▶ [Task prompt]
The response must reproduce every record below without alteration.

☆ ☆ ☆ ☆

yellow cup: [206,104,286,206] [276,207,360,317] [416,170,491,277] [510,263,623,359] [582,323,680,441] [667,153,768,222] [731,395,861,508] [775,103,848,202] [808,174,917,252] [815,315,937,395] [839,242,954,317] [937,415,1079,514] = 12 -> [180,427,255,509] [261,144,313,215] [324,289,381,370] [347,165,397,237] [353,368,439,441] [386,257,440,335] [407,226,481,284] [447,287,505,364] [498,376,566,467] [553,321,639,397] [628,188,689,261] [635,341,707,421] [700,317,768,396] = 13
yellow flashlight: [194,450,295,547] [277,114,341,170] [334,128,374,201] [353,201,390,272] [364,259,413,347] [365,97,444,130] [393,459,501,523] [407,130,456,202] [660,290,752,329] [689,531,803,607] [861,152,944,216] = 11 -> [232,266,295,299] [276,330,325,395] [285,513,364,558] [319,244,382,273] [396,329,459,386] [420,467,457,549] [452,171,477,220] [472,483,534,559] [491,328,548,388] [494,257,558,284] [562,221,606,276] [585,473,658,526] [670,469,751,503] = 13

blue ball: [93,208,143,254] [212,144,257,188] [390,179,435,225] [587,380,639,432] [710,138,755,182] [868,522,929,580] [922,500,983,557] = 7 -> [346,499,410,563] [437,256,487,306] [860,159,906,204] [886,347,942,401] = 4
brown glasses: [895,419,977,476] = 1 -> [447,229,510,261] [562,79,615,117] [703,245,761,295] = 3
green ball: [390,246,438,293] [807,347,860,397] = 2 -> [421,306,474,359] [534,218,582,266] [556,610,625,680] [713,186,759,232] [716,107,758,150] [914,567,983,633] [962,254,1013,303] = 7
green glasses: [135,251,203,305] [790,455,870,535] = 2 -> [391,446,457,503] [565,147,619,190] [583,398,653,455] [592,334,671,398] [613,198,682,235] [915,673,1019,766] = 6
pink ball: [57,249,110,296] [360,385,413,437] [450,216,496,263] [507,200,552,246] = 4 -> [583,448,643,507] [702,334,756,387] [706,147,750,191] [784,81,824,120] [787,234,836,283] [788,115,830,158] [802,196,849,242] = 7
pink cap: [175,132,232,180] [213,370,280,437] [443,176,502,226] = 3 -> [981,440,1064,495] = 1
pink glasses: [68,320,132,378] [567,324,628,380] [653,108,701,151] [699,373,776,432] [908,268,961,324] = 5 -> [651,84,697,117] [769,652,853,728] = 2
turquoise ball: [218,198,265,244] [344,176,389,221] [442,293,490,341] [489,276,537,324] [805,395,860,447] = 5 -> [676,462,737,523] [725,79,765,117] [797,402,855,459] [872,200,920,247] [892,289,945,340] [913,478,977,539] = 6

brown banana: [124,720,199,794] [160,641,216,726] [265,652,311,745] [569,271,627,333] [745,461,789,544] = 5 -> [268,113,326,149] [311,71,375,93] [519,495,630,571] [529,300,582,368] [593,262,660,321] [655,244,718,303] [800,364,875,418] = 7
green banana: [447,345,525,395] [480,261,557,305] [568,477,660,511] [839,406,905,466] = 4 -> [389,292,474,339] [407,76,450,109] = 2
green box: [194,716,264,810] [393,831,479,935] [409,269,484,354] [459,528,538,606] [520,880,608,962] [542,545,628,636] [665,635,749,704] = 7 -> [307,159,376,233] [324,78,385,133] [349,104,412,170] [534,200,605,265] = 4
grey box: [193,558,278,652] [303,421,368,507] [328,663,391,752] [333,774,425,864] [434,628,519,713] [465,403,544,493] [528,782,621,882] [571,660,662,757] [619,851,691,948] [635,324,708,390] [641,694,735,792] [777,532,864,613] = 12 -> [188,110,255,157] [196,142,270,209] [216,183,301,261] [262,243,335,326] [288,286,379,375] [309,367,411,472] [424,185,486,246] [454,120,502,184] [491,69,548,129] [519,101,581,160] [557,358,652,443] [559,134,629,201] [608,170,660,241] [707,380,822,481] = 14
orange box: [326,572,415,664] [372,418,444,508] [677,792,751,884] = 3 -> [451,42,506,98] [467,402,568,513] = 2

☆ ☆ ☆ ☆

▶ [Output for this task]
yellow cup: [206,104,286,206] [276,207,360,317] [416,170,491,277] [510,263,623,359] [582,323,680,441] [667,153,768,222] [731,395,861,508] [775,103,848,202] [808,174,917,252] [815,315,937,395] [839,242,954,317] [937,415,1079,514] = 12 -> [180,427,255,509] [261,144,313,215] [324,289,381,370] [347,165,397,237] [353,368,439,441] [386,257,440,335] [407,226,481,284] [447,287,505,364] [498,376,566,467] [553,321,639,397] [628,188,689,261] [635,341,707,421] [700,317,768,396] = 13
yellow flashlight: [194,450,295,547] [277,114,341,170] [334,128,374,201] [353,201,390,272] [364,259,413,347] [365,97,444,130] [393,459,501,523] [407,130,456,202] [660,290,752,329] [689,531,803,607] [861,152,944,216] = 11 -> [232,266,295,299] [276,330,325,395] [285,513,364,558] [319,244,382,273] [396,329,459,386] [420,467,457,549] [452,171,477,220] [472,483,534,559] [491,328,548,388] [494,257,558,284] [562,221,606,276] [585,473,658,526] [670,469,751,503] = 13

blue ball: [93,208,143,254] [212,144,257,188] [390,179,435,225] [587,380,639,432] [710,138,755,182] [868,522,929,580] [922,500,983,557] = 7 -> [346,499,410,563] [437,256,487,306] [860,159,906,204] [886,347,942,401] = 4
brown glasses: [895,419,977,476] = 1 -> [447,229,510,261] [562,79,615,117] [703,245,761,295] = 3
green ball: [390,246,438,293] [807,347,860,397] = 2 -> [421,306,474,359] [534,218,582,266] [556,610,625,680] [713,186,759,232] [716,107,758,150] [914,567,983,633] [962,254,1013,303] = 7
green glasses: [135,251,203,305] [790,455,870,535] = 2 -> [391,446,457,503] [565,147,619,190] [583,398,653,455] [592,334,671,398] [613,198,682,235] [915,673,1019,766] = 6
pink ball: [57,249,110,296] [360,385,413,437] [450,216,496,263] [507,200,552,246] = 4 -> [583,448,643,507] [702,334,756,387] [706,147,750,191] [784,81,824,120] [787,234,836,283] [788,115,830,158] [802,196,849,242] = 7
pink cap: [175,132,232,180] [213,370,280,437] [443,176,502,226] = 3 -> [981,440,1064,495] = 1
pink glasses: [68,320,132,378] [567,324,628,380] [653,108,701,151] [699,373,776,432] [908,268,961,324] = 5 -> [651,84,697,117] [769,652,853,728] = 2
turquoise ball: [218,198,265,244] [344,176,389,221] [442,293,490,341] [489,276,537,324] [805,395,860,447] = 5 -> [676,462,737,523] [725,79,765,117] [797,402,855,459] [872,200,920,247] [892,289,945,340] [913,478,977,539] = 6

brown banana: [124,720,199,794] [160,641,216,726] [265,652,311,745] [569,271,627,333] [745,461,789,544] = 5 -> [268,113,326,149] [311,71,375,93] [519,495,630,571] [529,300,582,368] [593,262,660,321] [655,244,718,303] [800,364,875,418] = 7
green banana: [447,345,525,395] [480,261,557,305] [568,477,660,511] [839,406,905,466] = 4 -> [389,292,474,339] [407,76,450,109] = 2
green box: [194,716,264,810] [393,831,479,935] [409,269,484,354] [459,528,538,606] [520,880,608,962] [542,545,628,636] [665,635,749,704] = 7 -> [307,159,376,233] [324,78,385,133] [349,104,412,170] [534,200,605,265] = 4
grey box: [193,558,278,652] [303,421,368,507] [328,663,391,752] [333,774,425,864] [434,628,519,713] [465,403,544,493] [528,782,621,882] [571,660,662,757] [619,851,691,948] [635,324,708,390] [641,694,735,792] [777,532,864,613] = 12 -> [188,110,255,157] [196,142,270,209] [216,183,301,261] [262,243,335,326] [288,286,379,375] [309,367,411,472] [424,185,486,246] [454,120,502,184] [491,69,548,129] [519,101,581,160] [557,358,652,443] [559,134,629,201] [608,170,660,241] [707,380,822,481] = 14
orange box: [326,572,415,664] [372,418,444,508] [677,792,751,884] = 3 -> [451,42,506,98] [467,402,568,513] = 2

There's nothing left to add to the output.